* TASK PROMPT
Filter these entries so that only lines with the word "white" remain.

(Coordinate-based object records)

• • • • • • •

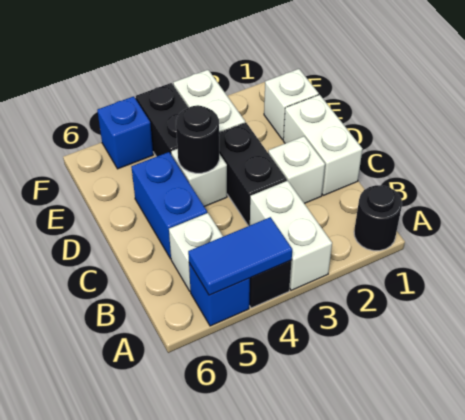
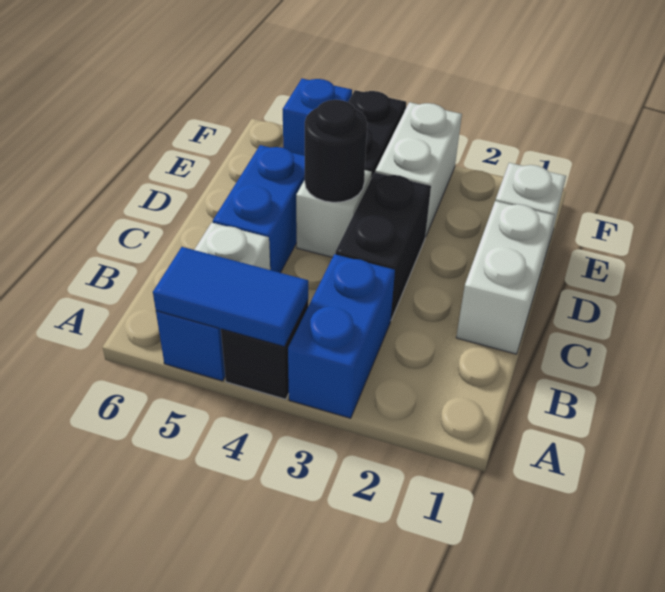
black round brick A1 level 1 -> none
white brick A3:B3 level 1 -> blue brick A3:B3 level 1
white brick C2 level 1 -> none

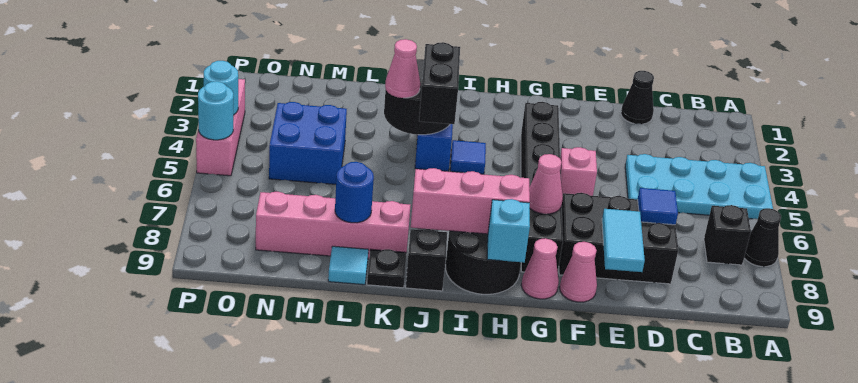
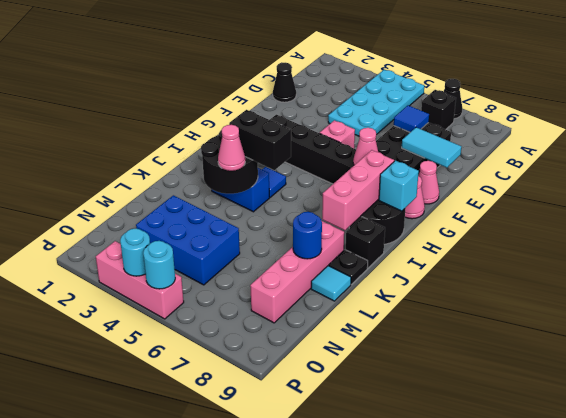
blue brick M4:N5 level 1 -> blue brick M3:N5 level 1

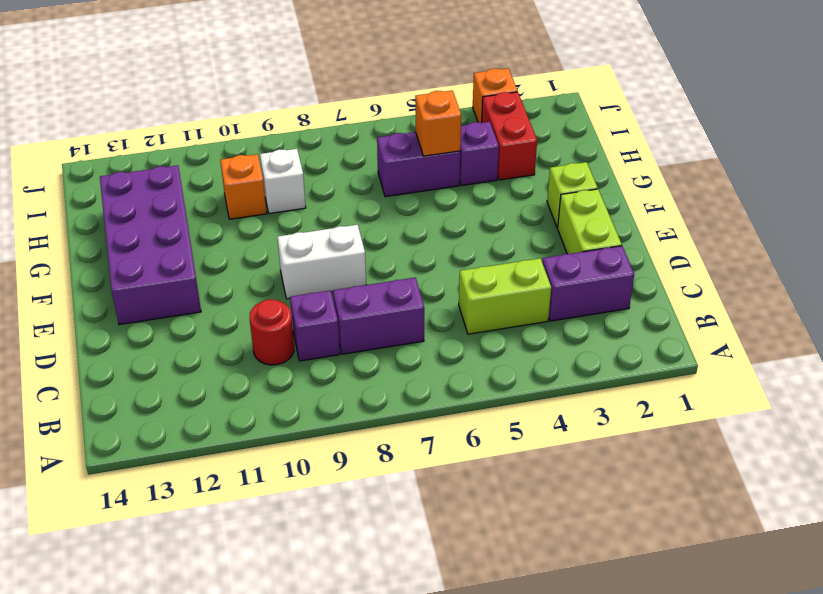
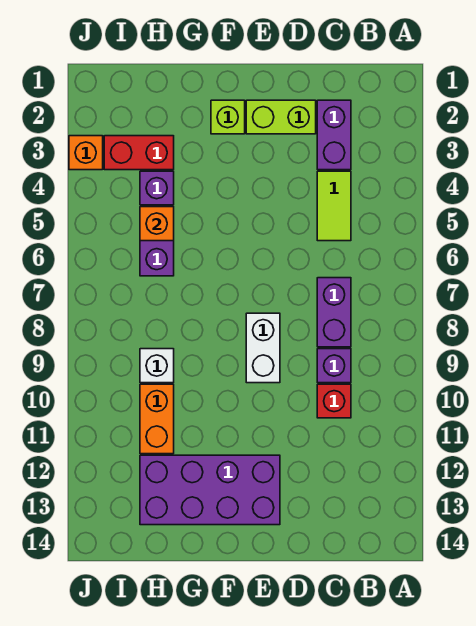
lime brick C4:C5 level 1 -> lime tile C4:C5 level 1
red round brick C10 level 1 -> red brick C10 level 1
orange brick H10 level 1 -> orange brick H10:H11 level 1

• • • • • • •

* REPLY TO THE EXERCISE
white brick A3:B3 level 1 -> blue brick A3:B3 level 1
white brick C2 level 1 -> none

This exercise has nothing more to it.